Collection entries:
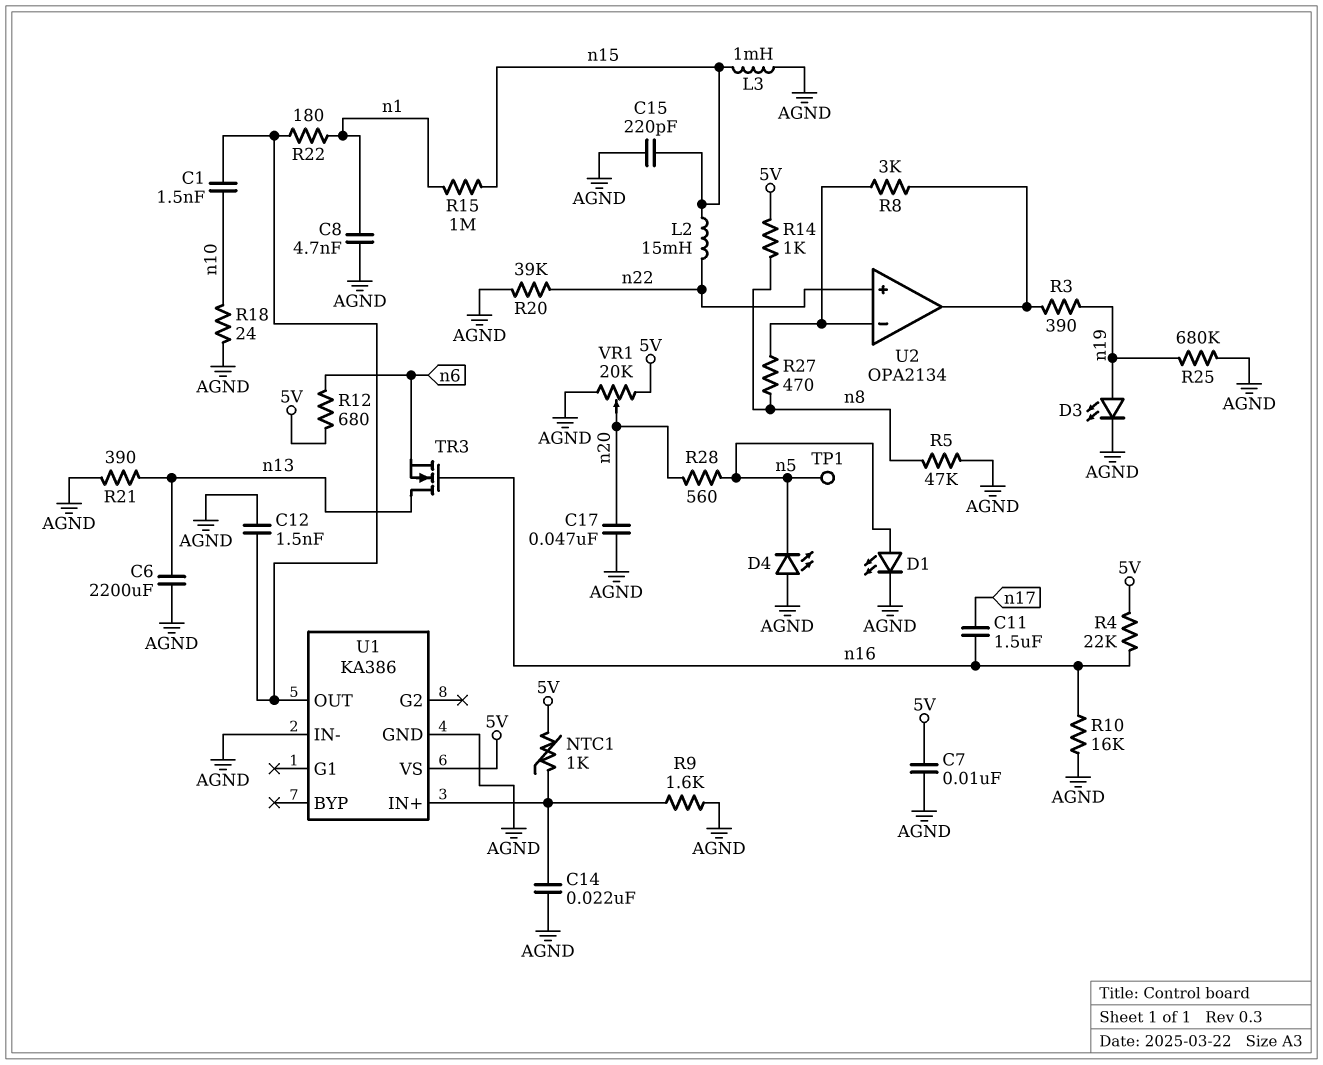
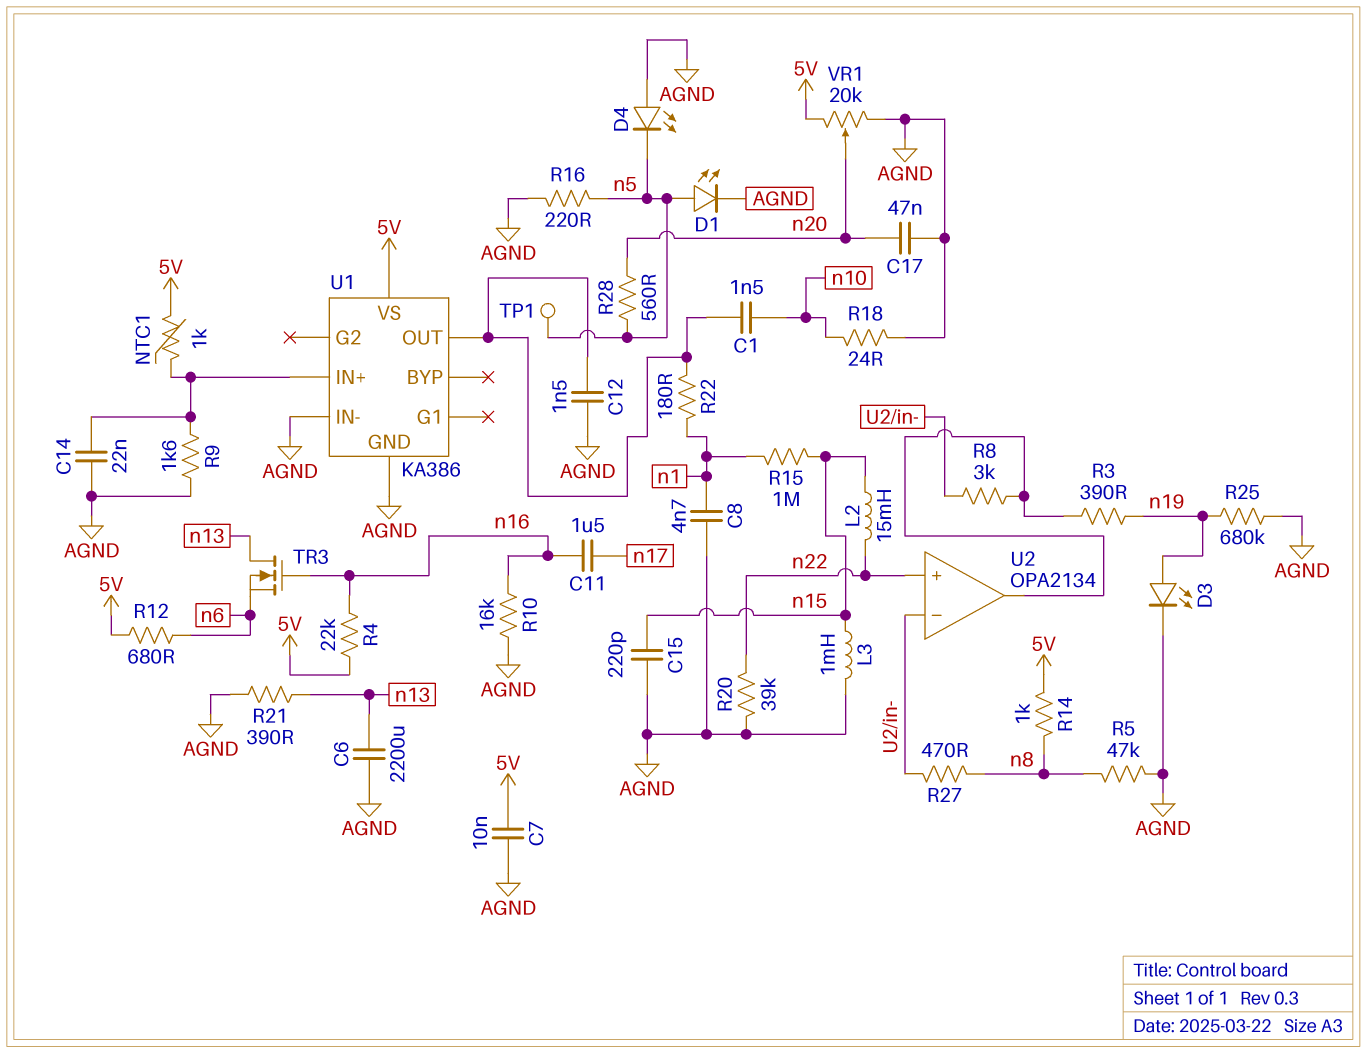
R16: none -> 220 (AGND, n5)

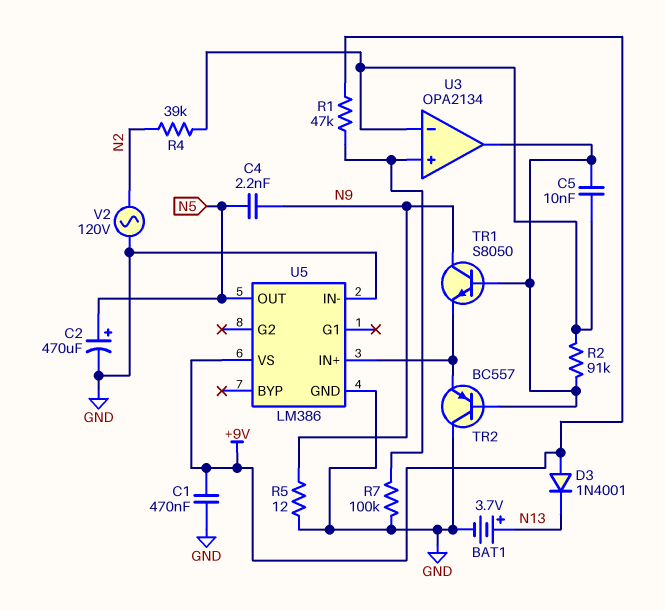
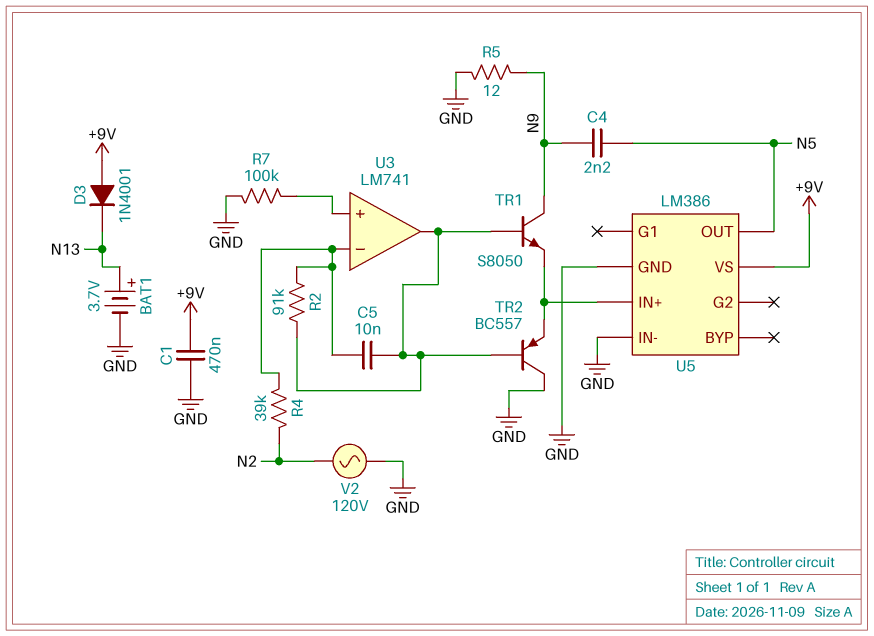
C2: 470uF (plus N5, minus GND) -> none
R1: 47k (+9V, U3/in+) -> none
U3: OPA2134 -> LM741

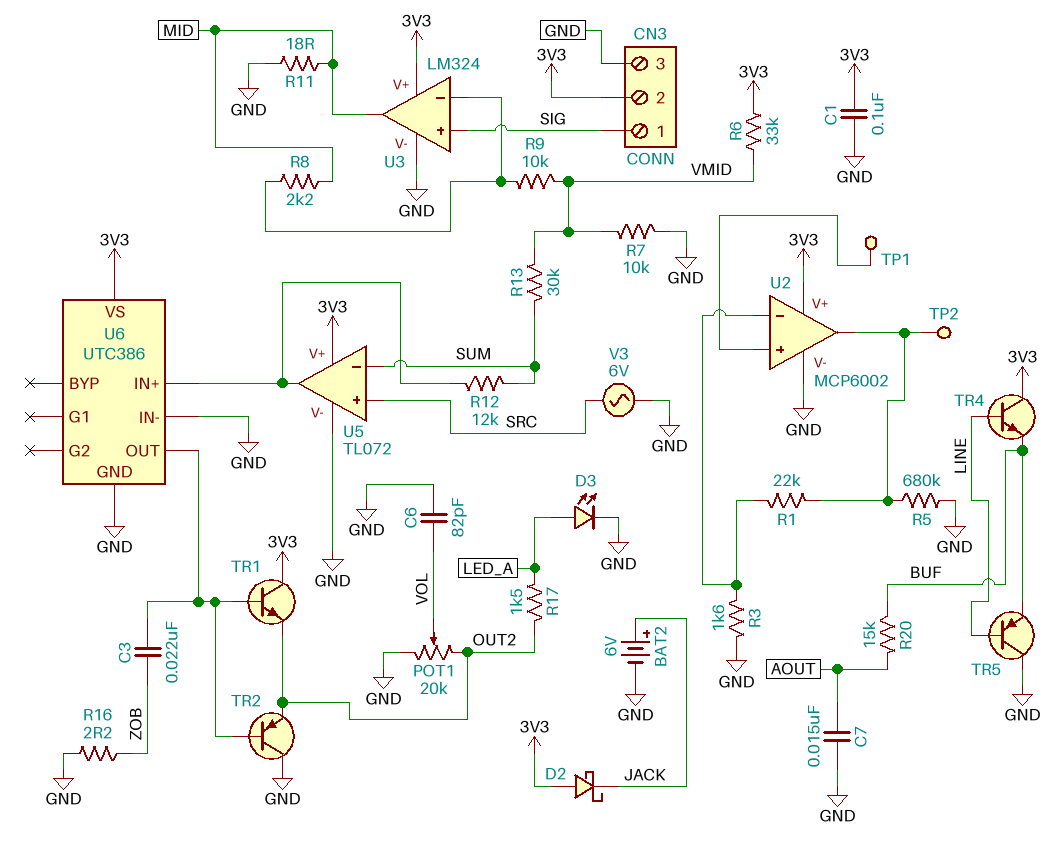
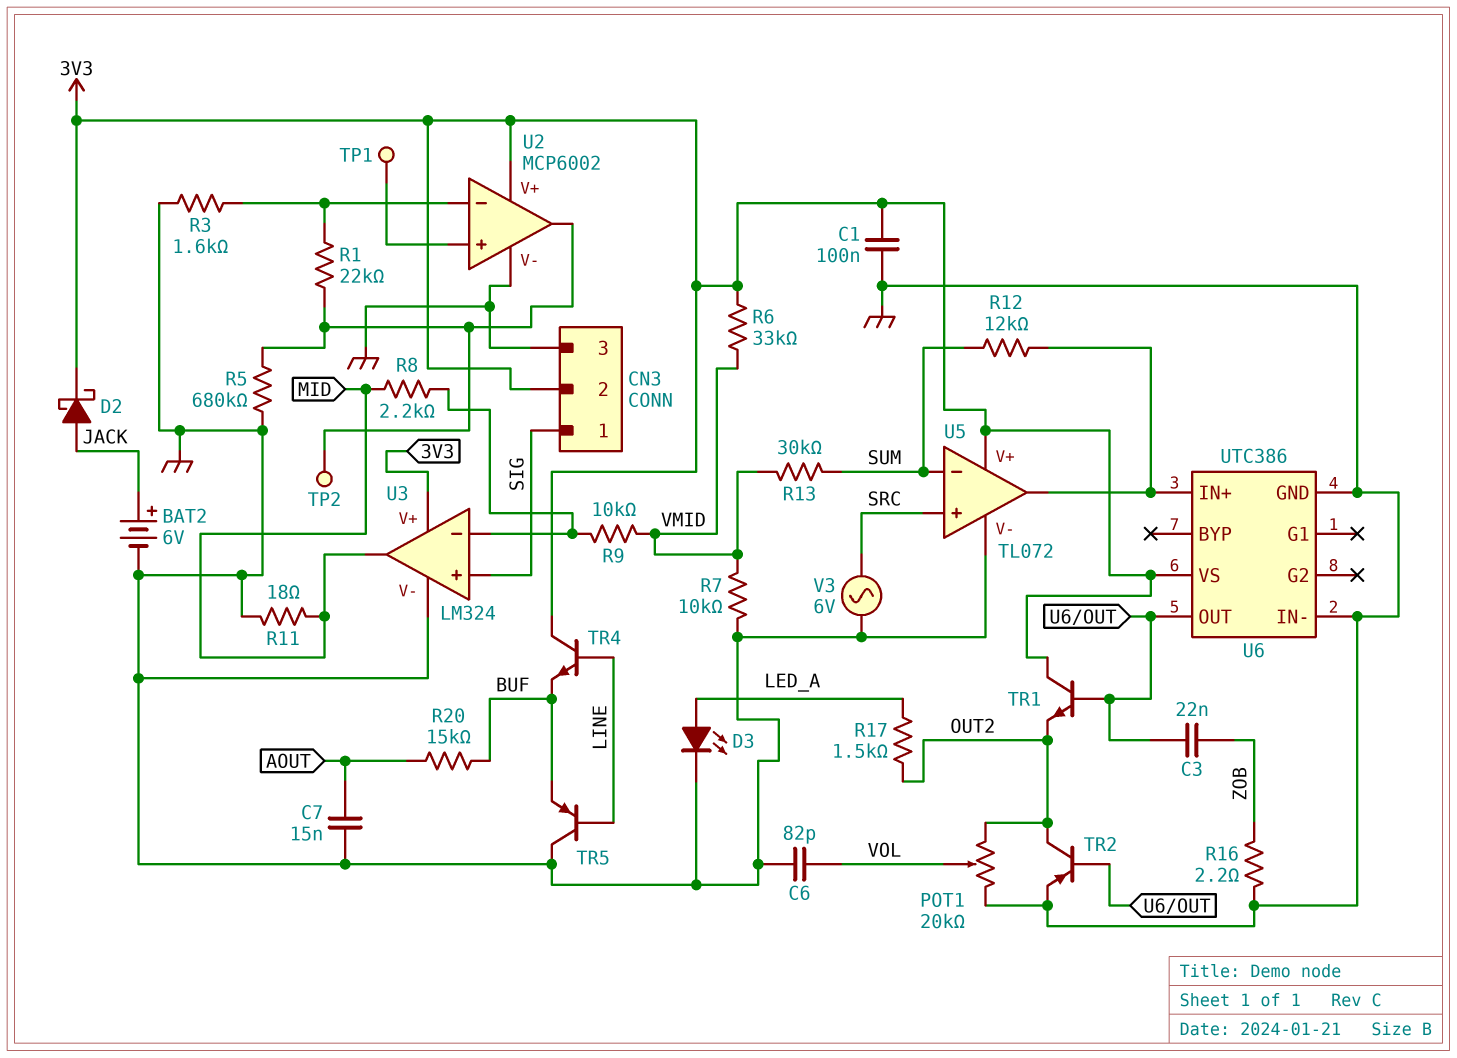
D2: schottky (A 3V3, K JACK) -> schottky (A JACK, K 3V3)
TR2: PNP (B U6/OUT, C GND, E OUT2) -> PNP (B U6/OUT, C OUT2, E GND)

[Directions for this task]
Find all the lines with "none" in the data and copy them.

[Written response]
R16: none -> 220 (AGND, n5)
C2: 470uF (plus N5, minus GND) -> none
R1: 47k (+9V, U3/in+) -> none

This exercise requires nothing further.